= Beginning of Section =

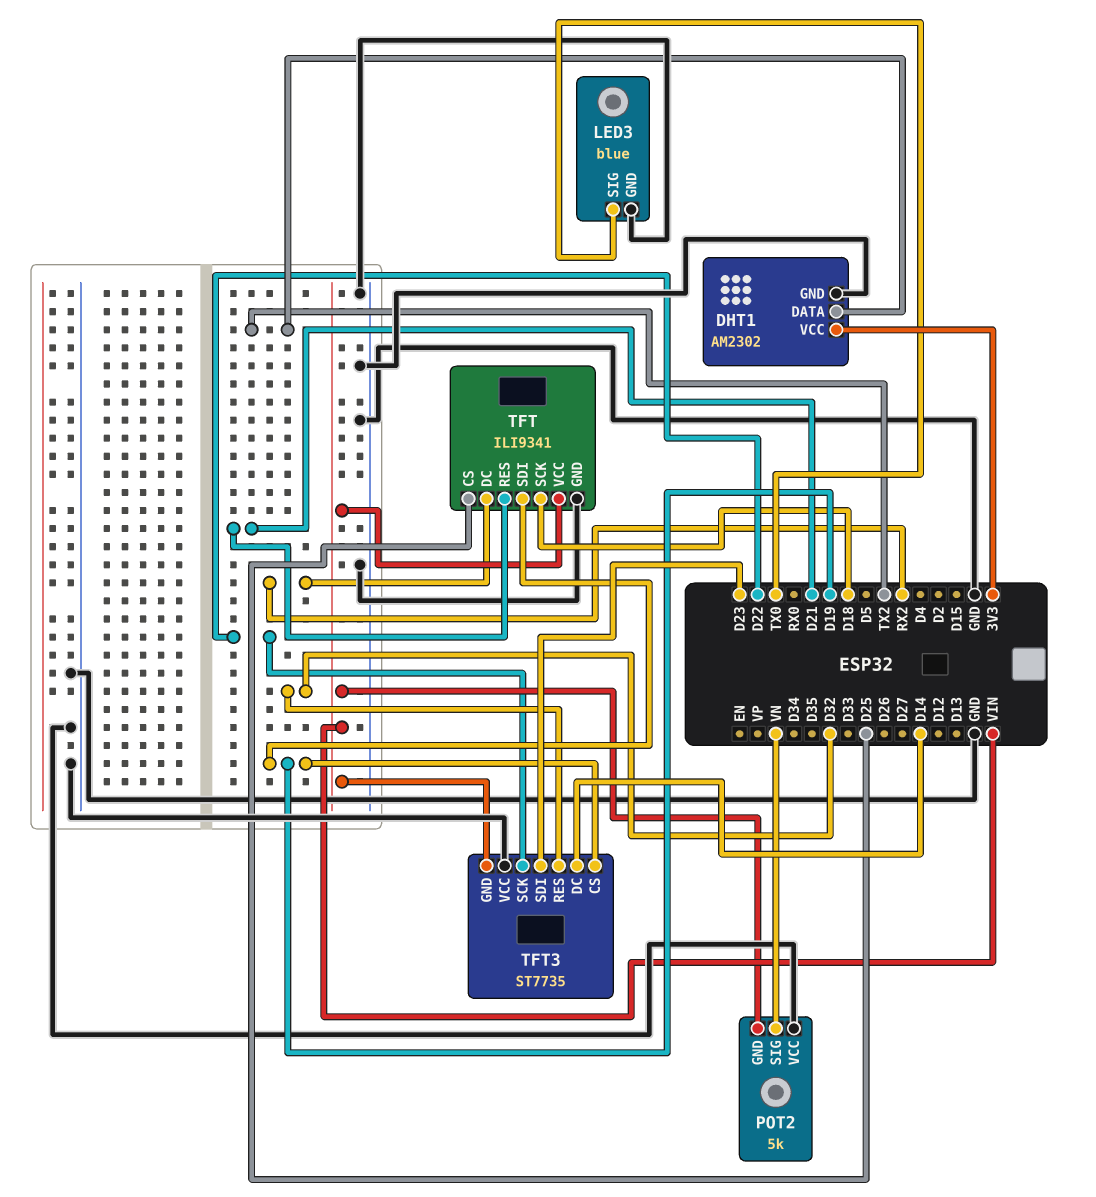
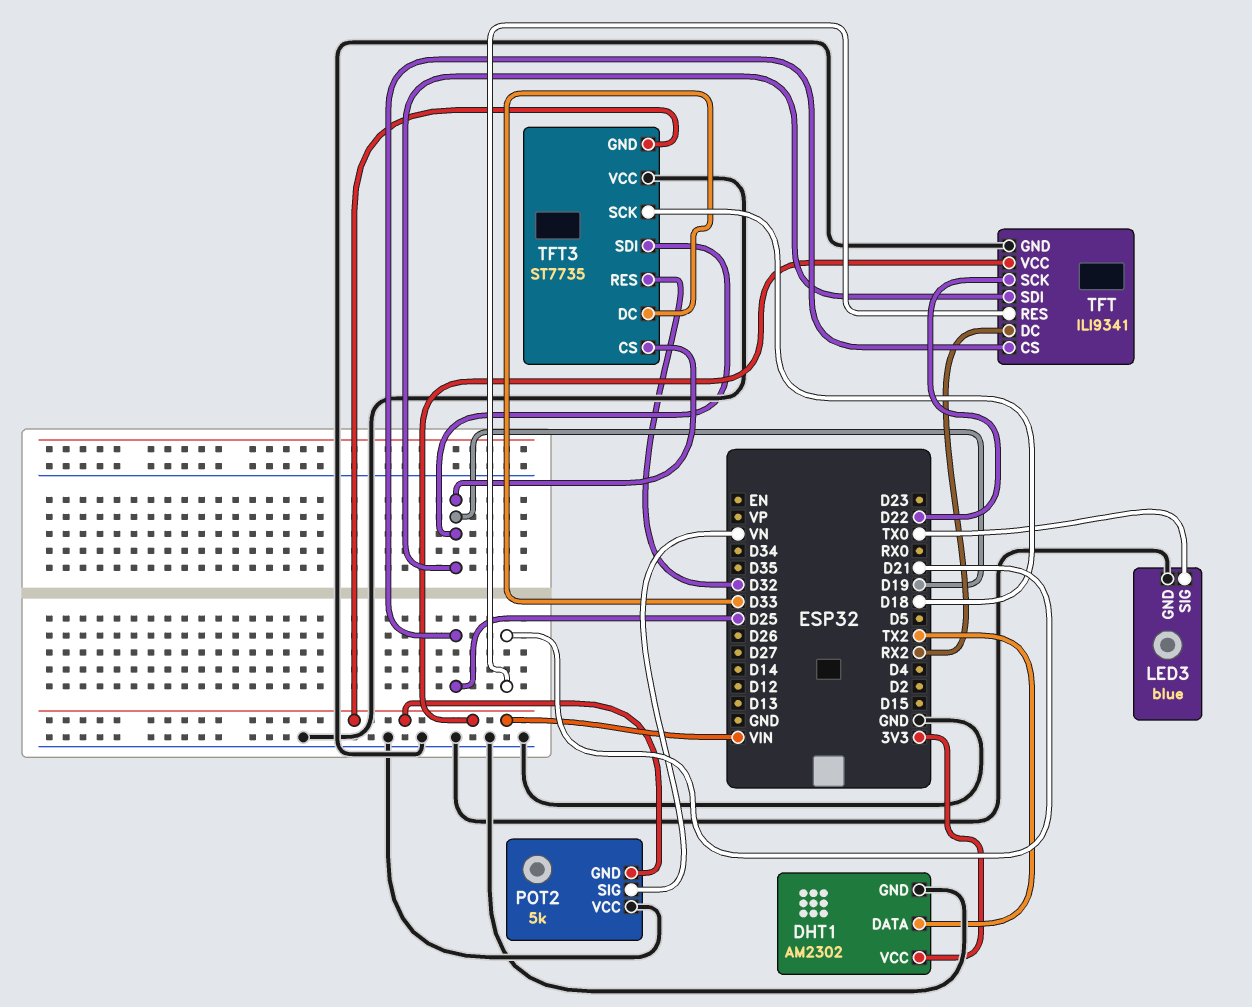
TFT pin SCK: D18 -> D22
TFT3 pin DC: D14 -> D33
TFT3 pin SCK: D22 -> D18
TFT3 pin SDI: D23 -> D19

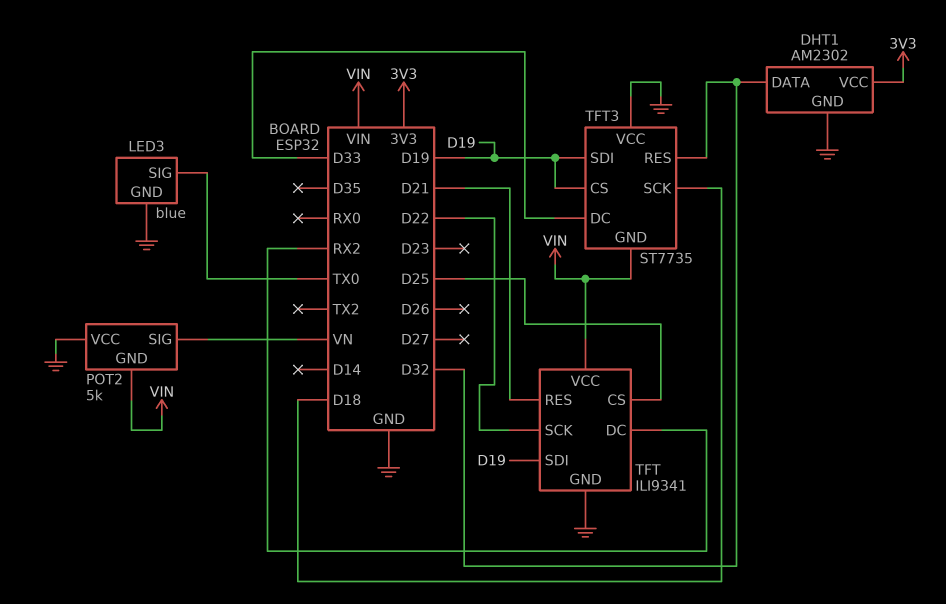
DHT1 pin DATA: TX2 -> D32

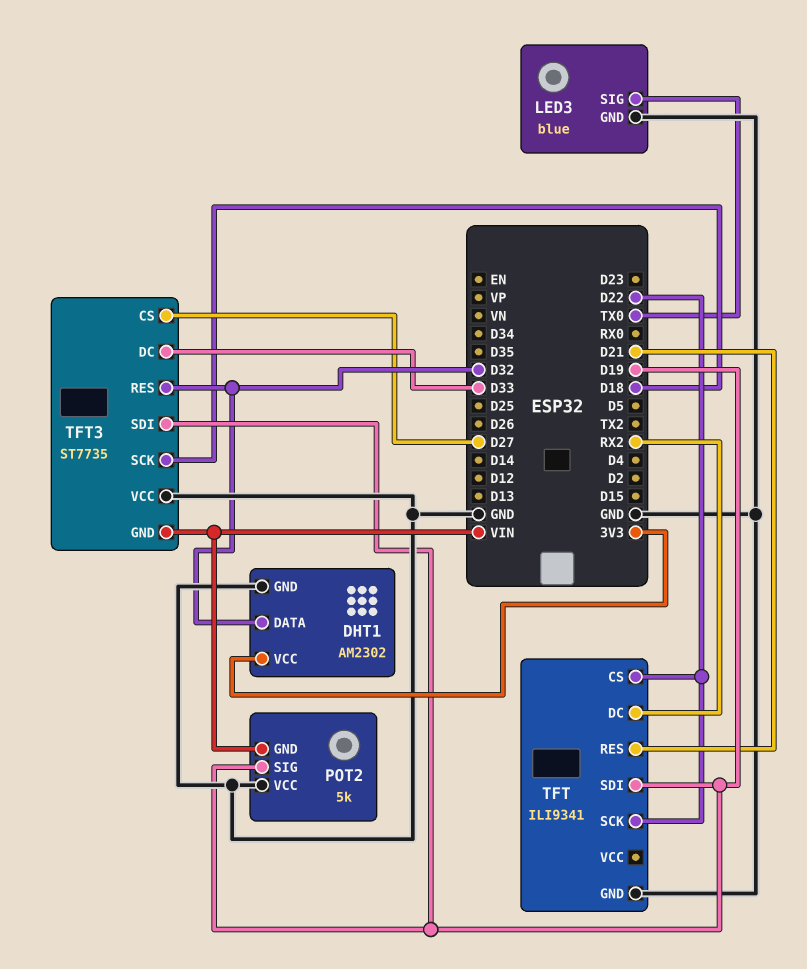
POT2 pin SIG: VN -> D19
TFT pin CS: D25 -> D22
TFT pin VCC: VIN -> none
TFT3 pin CS: D19 -> D27

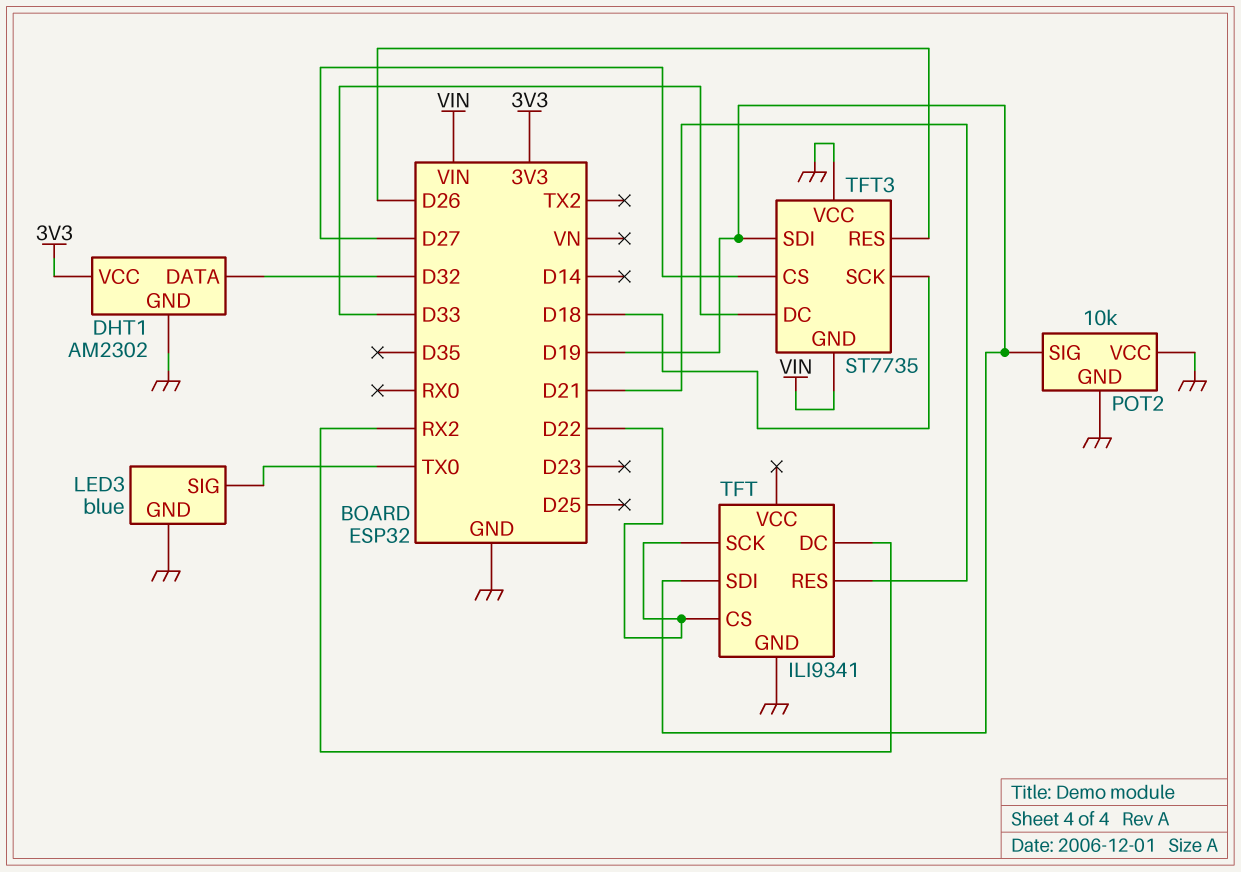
POT2: 5k -> 10k
POT2 pin GND: VIN -> GND
TFT3 pin RES: D32 -> D26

= End of Section =

*Task to carry out*.
From the line with "TFT pin VCC: VIN -> none" down to the end of the entries, retype each line exactly as written, but drop the pictures.

*Solved exercise*.
TFT pin VCC: VIN -> none
TFT3 pin CS: D19 -> D27

POT2: 5k -> 10k
POT2 pin GND: VIN -> GND
TFT3 pin RES: D32 -> D26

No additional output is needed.